REQUIRED ACTION: Find the line containing "PIR pin OUT: A1 -> B7", then return it and every line after it through the end of the records, exactly. Leave out pictures.

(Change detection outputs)

▬▬▬

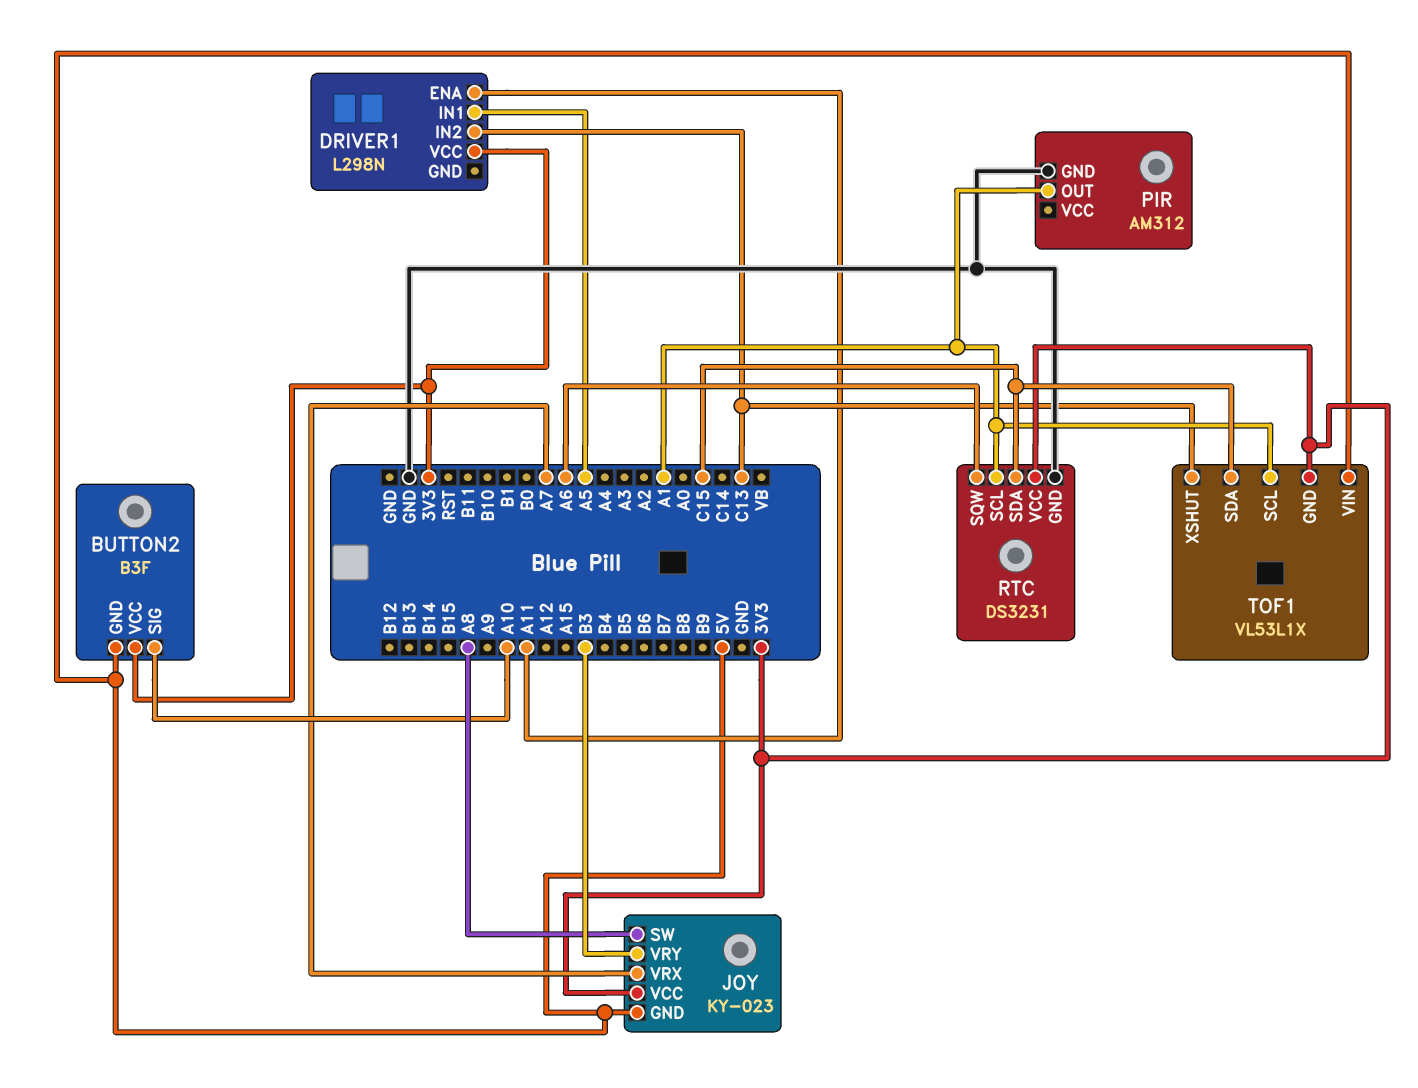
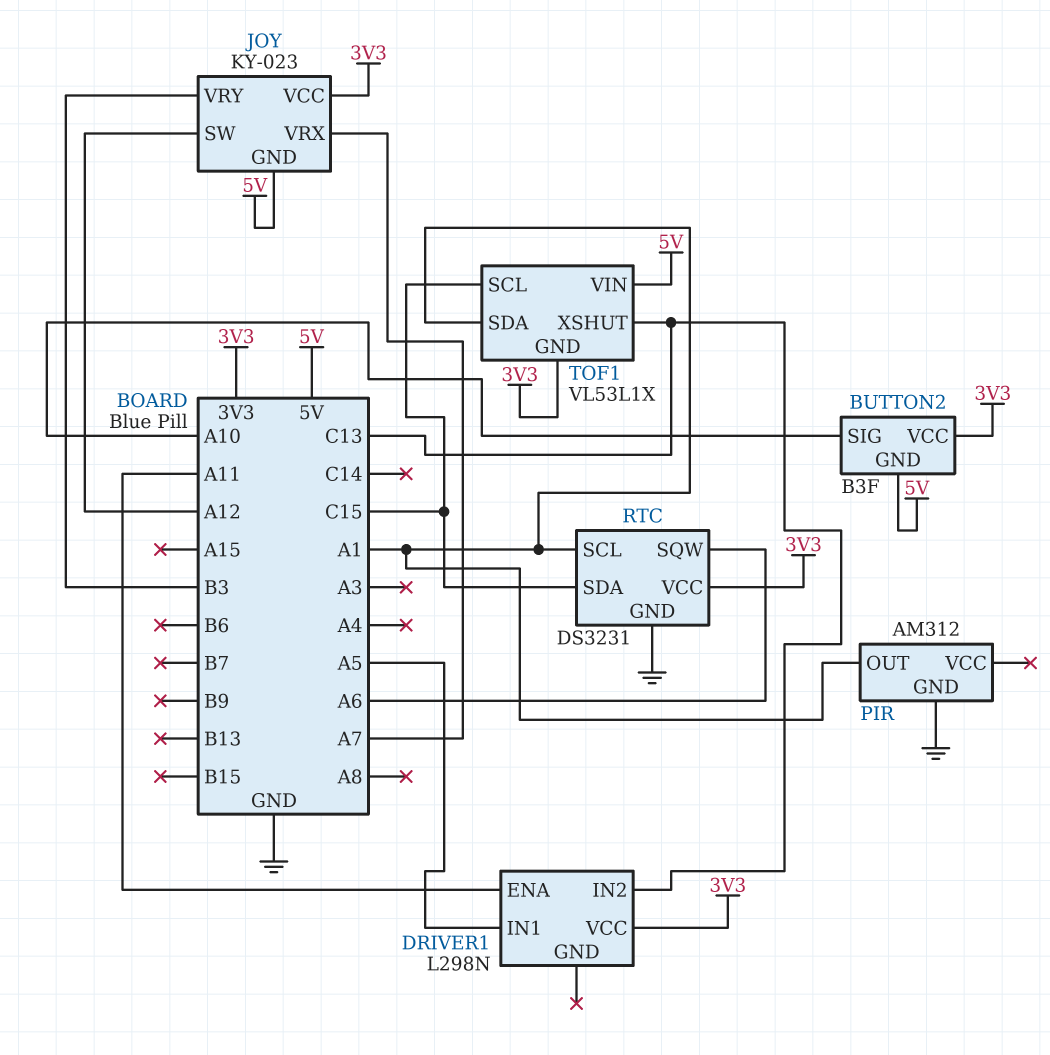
JOY pin SW: A8 -> A12
TOF1 pin SCL: A1 -> C15
TOF1 pin SDA: C15 -> A1

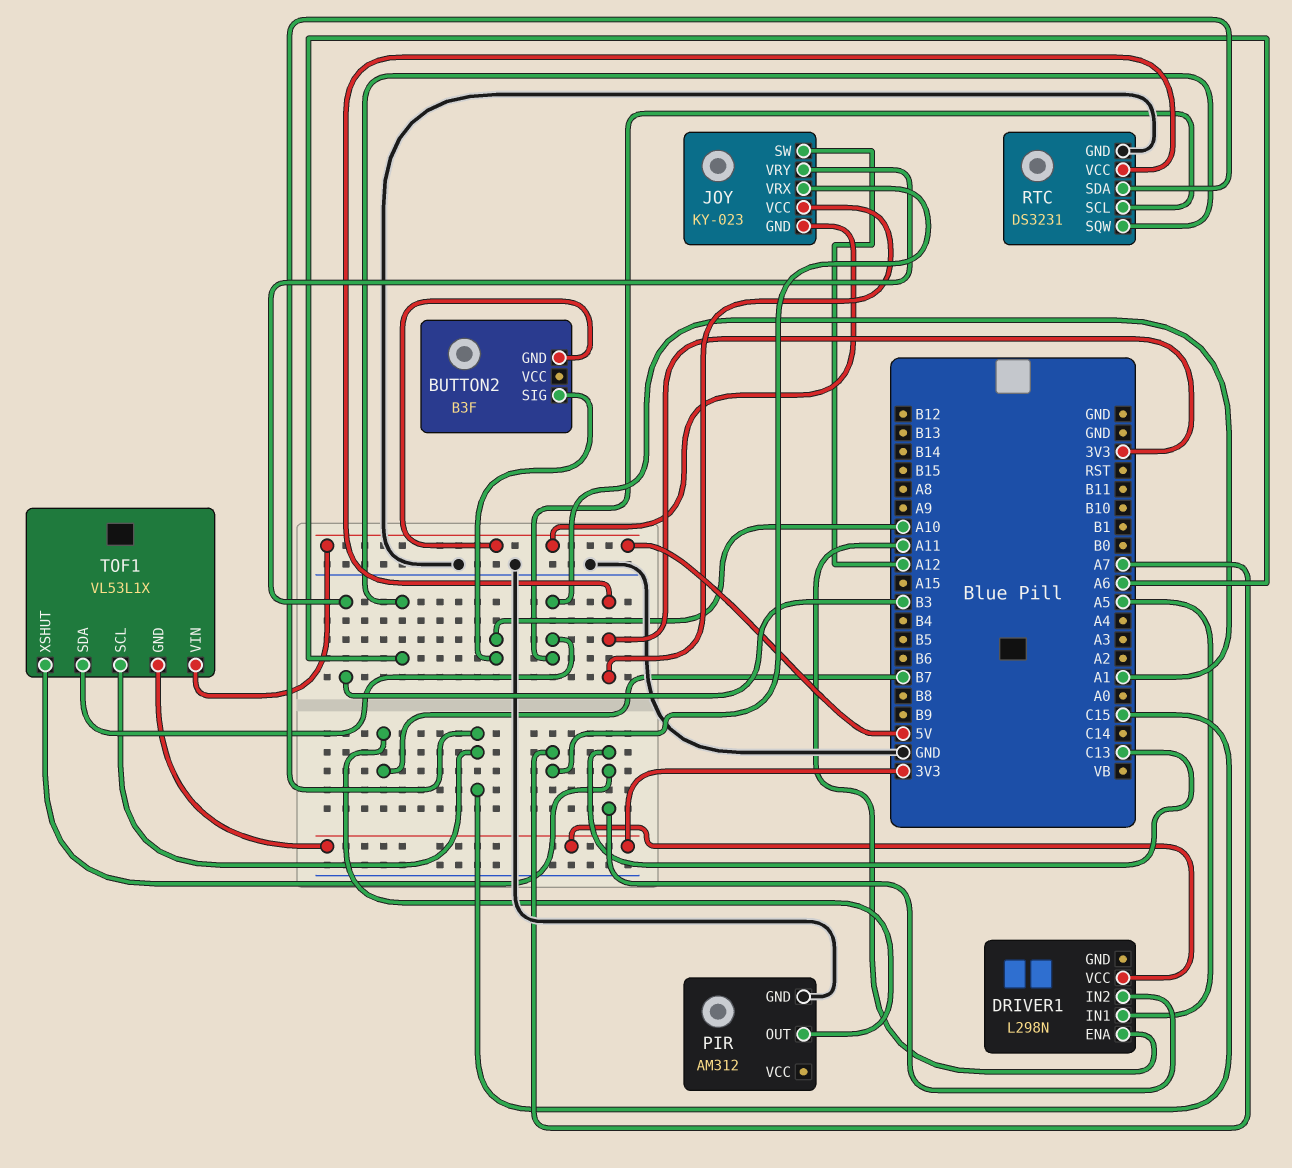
BUTTON2 pin VCC: 3V3 -> none
PIR pin OUT: A1 -> B7

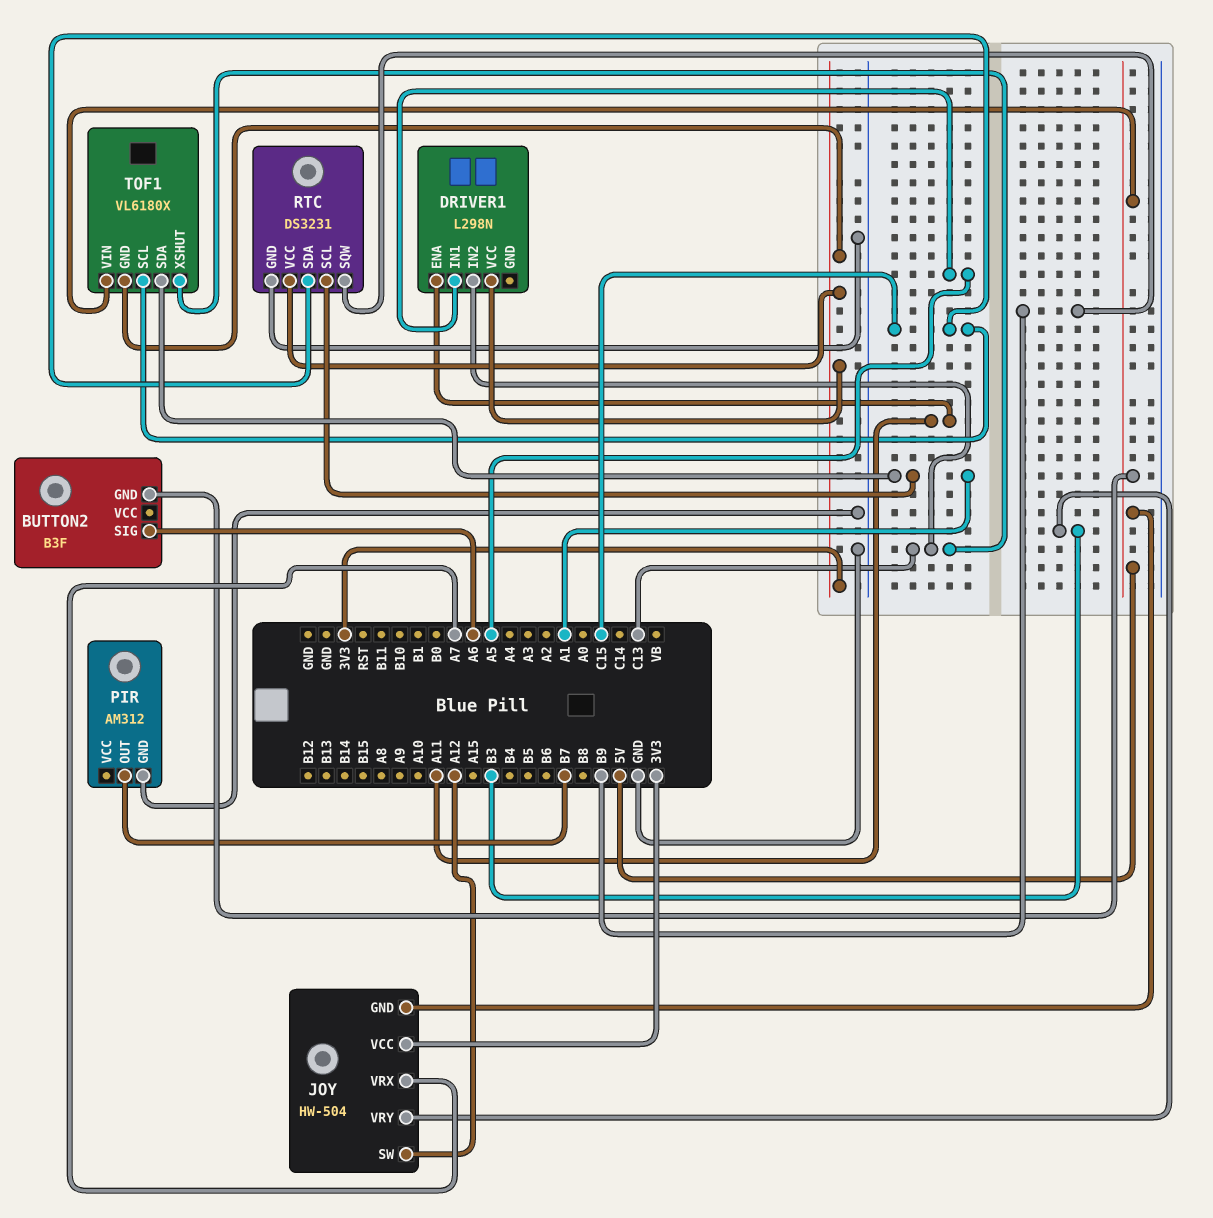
BUTTON2 pin SIG: A10 -> A6
JOY: KY-023 -> HW-504
RTC pin SQW: A6 -> B9
TOF1: VL53L1X -> VL6180X

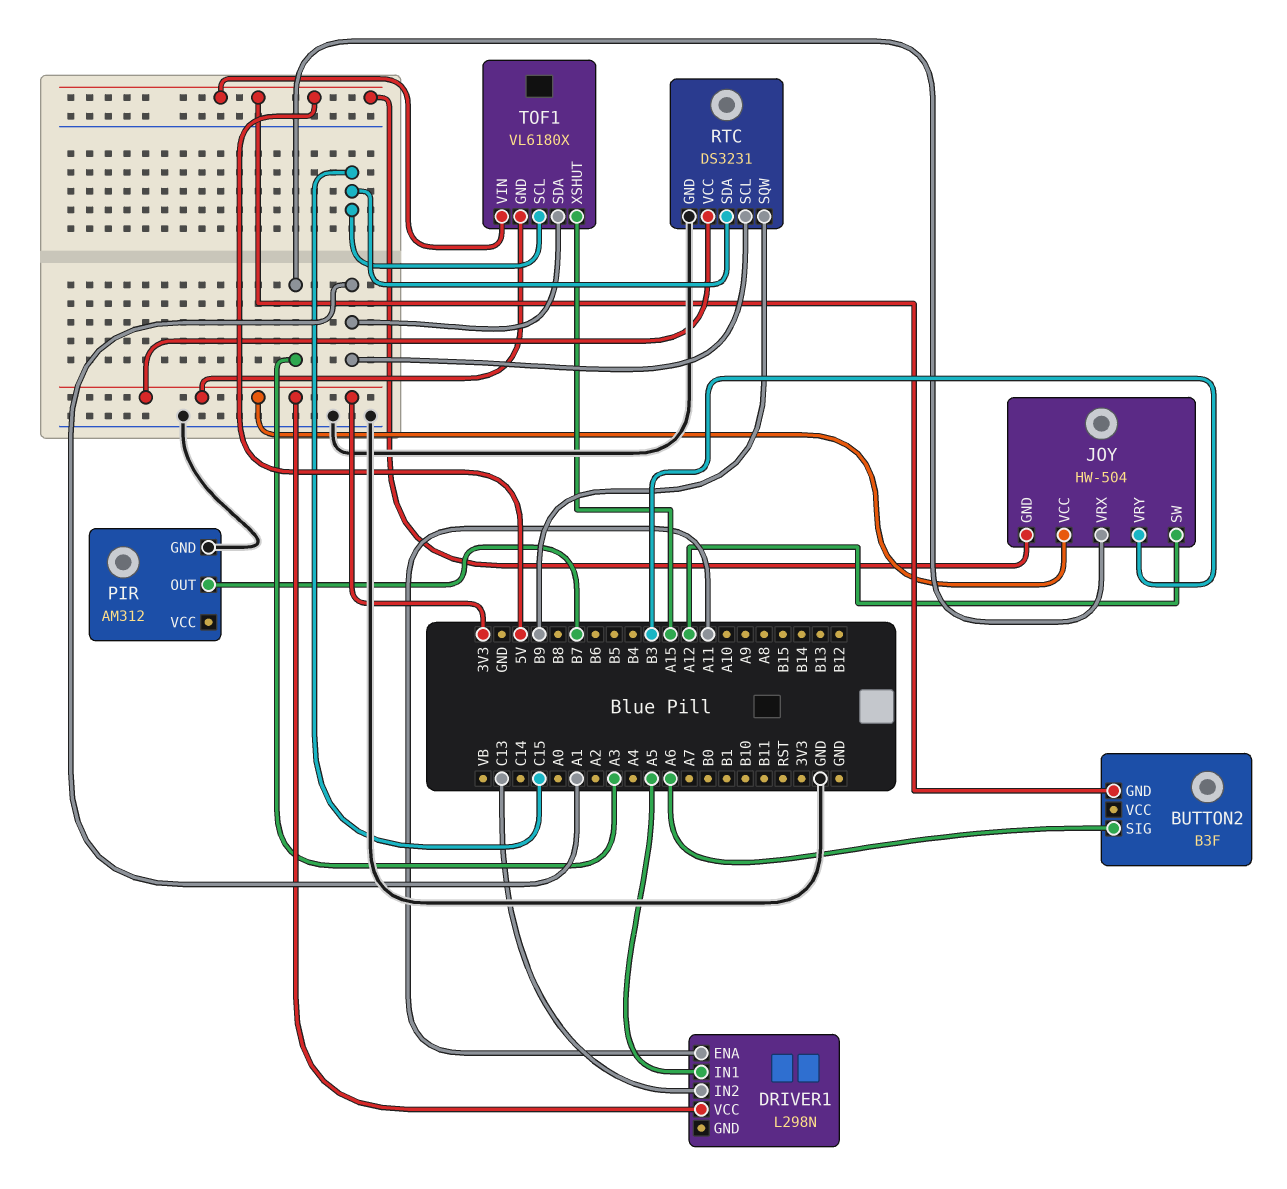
JOY pin VRX: A7 -> A3
TOF1 pin XSHUT: C13 -> A15

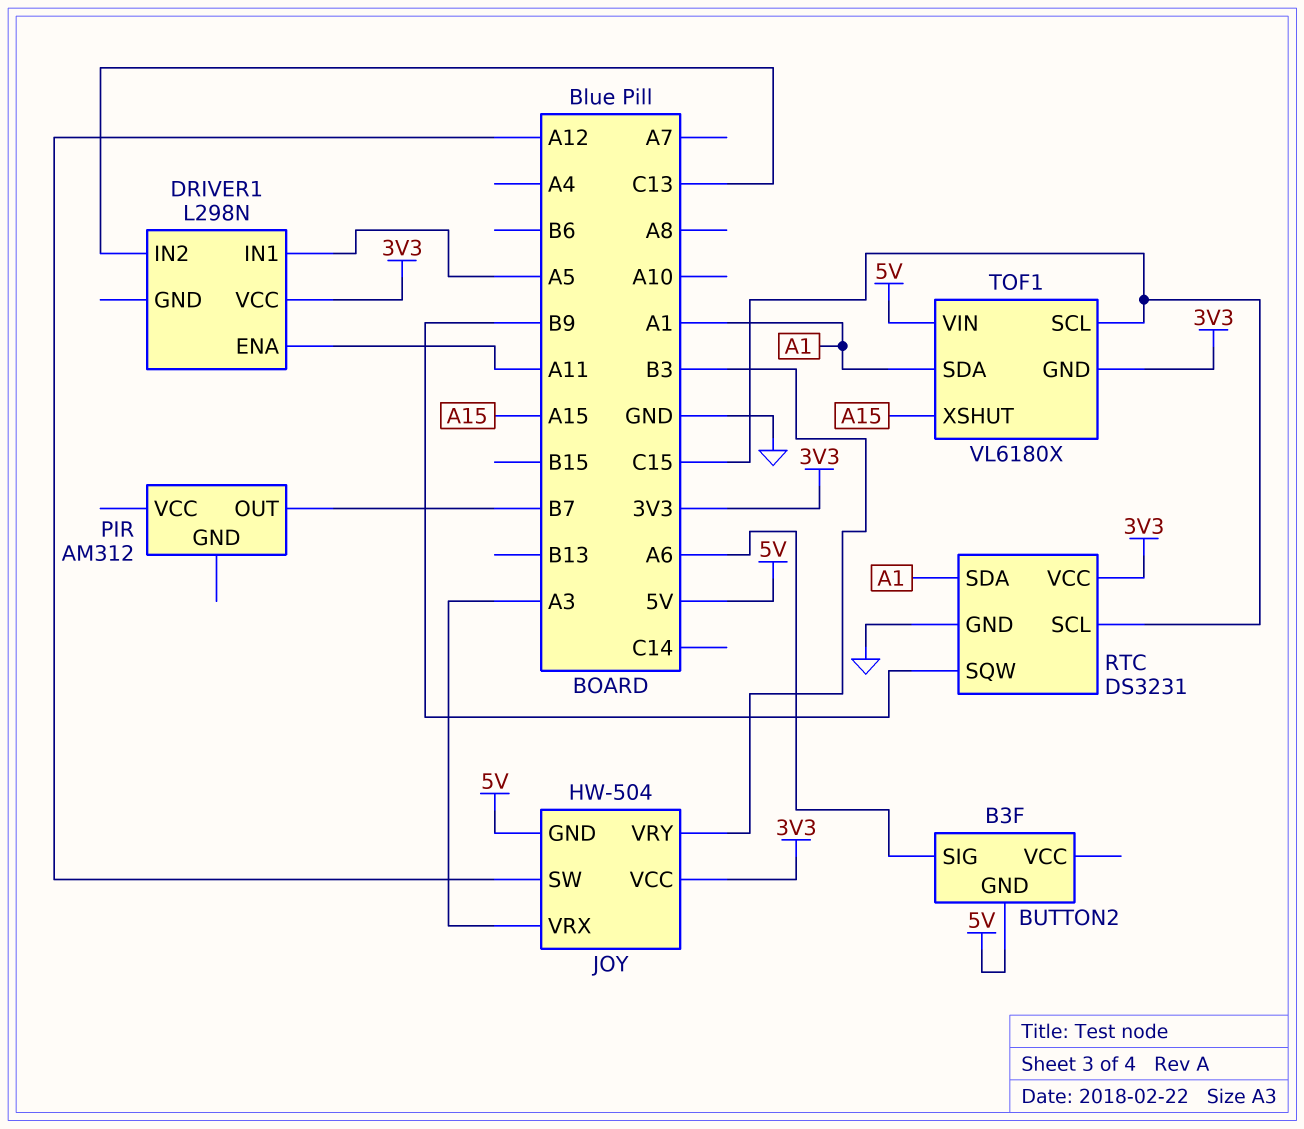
PIR pin GND: GND -> none
RTC pin SCL: A1 -> C15
RTC pin SDA: C15 -> A1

▬▬▬

REPLY:
PIR pin OUT: A1 -> B7

BUTTON2 pin SIG: A10 -> A6
JOY: KY-023 -> HW-504
RTC pin SQW: A6 -> B9
TOF1: VL53L1X -> VL6180X

JOY pin VRX: A7 -> A3
TOF1 pin XSHUT: C13 -> A15

PIR pin GND: GND -> none
RTC pin SCL: A1 -> C15
RTC pin SDA: C15 -> A1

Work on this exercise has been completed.